Spatial question records:
** begin **

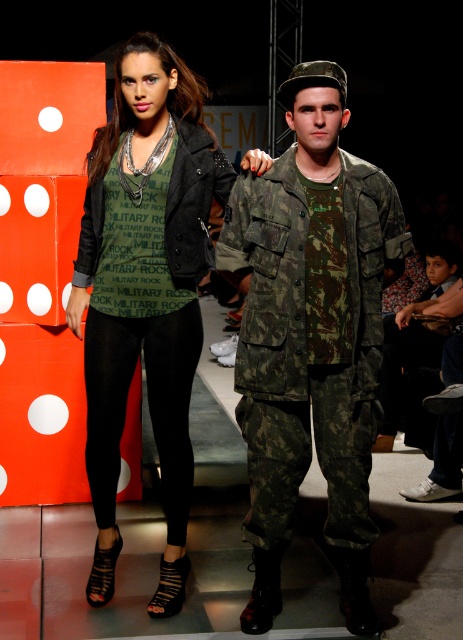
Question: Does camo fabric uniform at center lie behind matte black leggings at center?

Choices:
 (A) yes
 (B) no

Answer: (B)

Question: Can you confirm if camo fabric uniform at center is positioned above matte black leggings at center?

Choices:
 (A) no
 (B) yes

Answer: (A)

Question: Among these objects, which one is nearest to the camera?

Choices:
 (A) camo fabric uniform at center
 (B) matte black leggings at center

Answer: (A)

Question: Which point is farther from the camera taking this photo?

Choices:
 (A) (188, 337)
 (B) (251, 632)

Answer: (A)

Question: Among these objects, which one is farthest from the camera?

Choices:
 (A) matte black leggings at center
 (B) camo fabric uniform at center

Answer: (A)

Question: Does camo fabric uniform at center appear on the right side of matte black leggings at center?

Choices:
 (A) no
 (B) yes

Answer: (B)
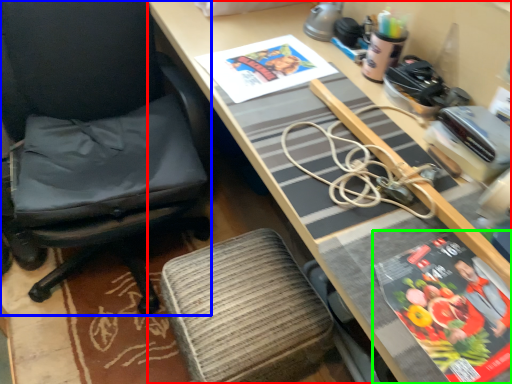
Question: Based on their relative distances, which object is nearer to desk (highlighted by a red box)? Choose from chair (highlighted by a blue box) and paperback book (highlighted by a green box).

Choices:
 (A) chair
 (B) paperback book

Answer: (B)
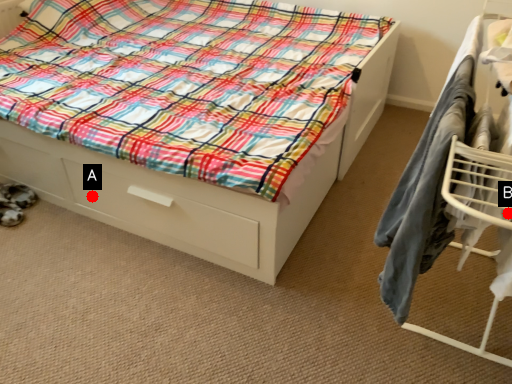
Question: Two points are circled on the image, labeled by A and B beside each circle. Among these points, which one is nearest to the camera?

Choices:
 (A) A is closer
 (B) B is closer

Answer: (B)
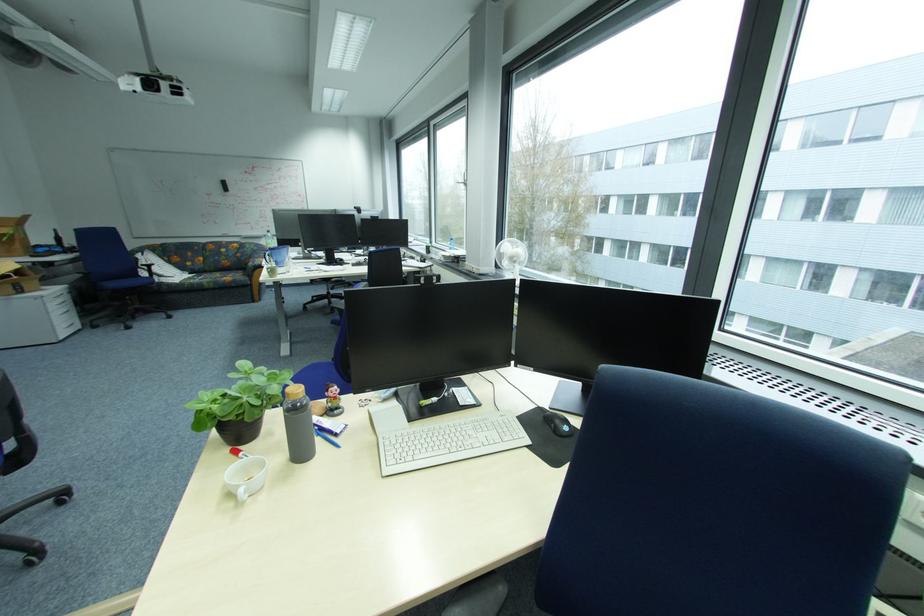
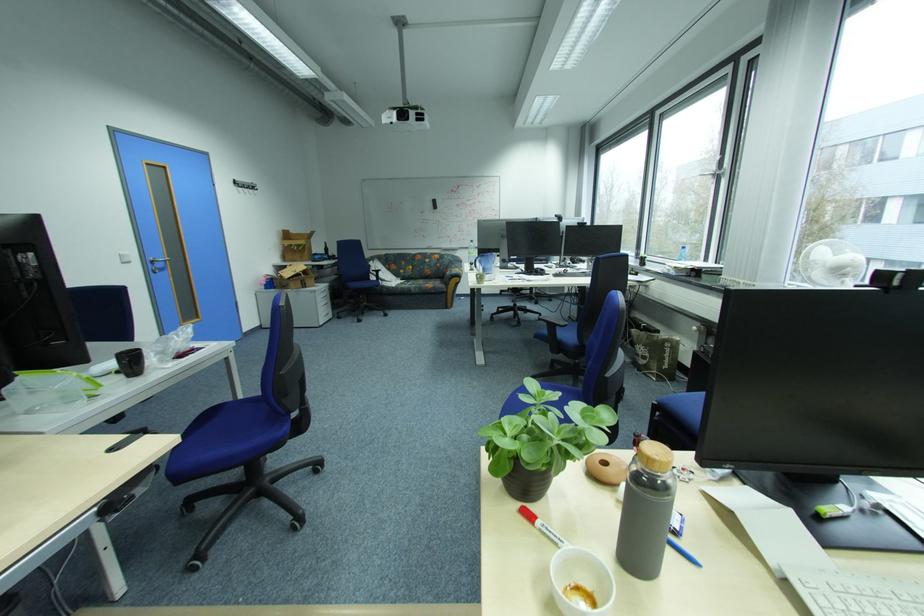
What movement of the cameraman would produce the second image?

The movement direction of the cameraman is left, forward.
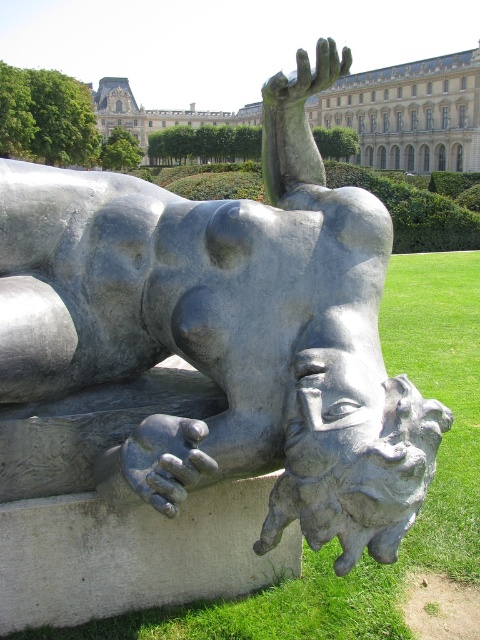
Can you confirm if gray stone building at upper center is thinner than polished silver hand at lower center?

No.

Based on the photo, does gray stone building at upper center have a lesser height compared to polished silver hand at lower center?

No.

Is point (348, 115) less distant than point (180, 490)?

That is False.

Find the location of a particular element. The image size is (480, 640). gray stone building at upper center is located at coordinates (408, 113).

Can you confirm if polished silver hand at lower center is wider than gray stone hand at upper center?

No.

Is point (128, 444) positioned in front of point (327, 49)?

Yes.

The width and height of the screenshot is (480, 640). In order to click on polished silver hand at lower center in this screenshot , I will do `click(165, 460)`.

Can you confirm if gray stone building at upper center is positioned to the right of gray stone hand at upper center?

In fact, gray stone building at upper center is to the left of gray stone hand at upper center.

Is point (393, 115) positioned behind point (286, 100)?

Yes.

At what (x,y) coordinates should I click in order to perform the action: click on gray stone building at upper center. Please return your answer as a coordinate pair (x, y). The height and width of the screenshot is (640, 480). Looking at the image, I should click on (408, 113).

** end **

▶ [Goal]:
Report each line of the material above that contains the word "leggings".

▶ [Solution]:
Question: Does camo fabric uniform at center lie behind matte black leggings at center?
Question: Can you confirm if camo fabric uniform at center is positioned above matte black leggings at center?
 (B) matte black leggings at center
 (A) matte black leggings at center
Question: Does camo fabric uniform at center appear on the right side of matte black leggings at center?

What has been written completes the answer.